### WORK REQUIRED
The entries below must be restated word for word.
:: DATA FOR REVIEW ::
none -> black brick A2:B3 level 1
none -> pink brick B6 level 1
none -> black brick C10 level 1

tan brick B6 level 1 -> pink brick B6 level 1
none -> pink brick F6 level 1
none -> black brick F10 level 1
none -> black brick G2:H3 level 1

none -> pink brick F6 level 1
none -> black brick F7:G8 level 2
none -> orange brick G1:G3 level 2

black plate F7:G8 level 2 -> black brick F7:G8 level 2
:::
### PROBLEM SOLUTION
none -> black brick A2:B3 level 1
none -> pink brick B6 level 1
none -> black brick C10 level 1

tan brick B6 level 1 -> pink brick B6 level 1
none -> pink brick F6 level 1
none -> black brick F10 level 1
none -> black brick G2:H3 level 1

none -> pink brick F6 level 1
none -> black brick F7:G8 level 2
none -> orange brick G1:G3 level 2

black plate F7:G8 level 2 -> black brick F7:G8 level 2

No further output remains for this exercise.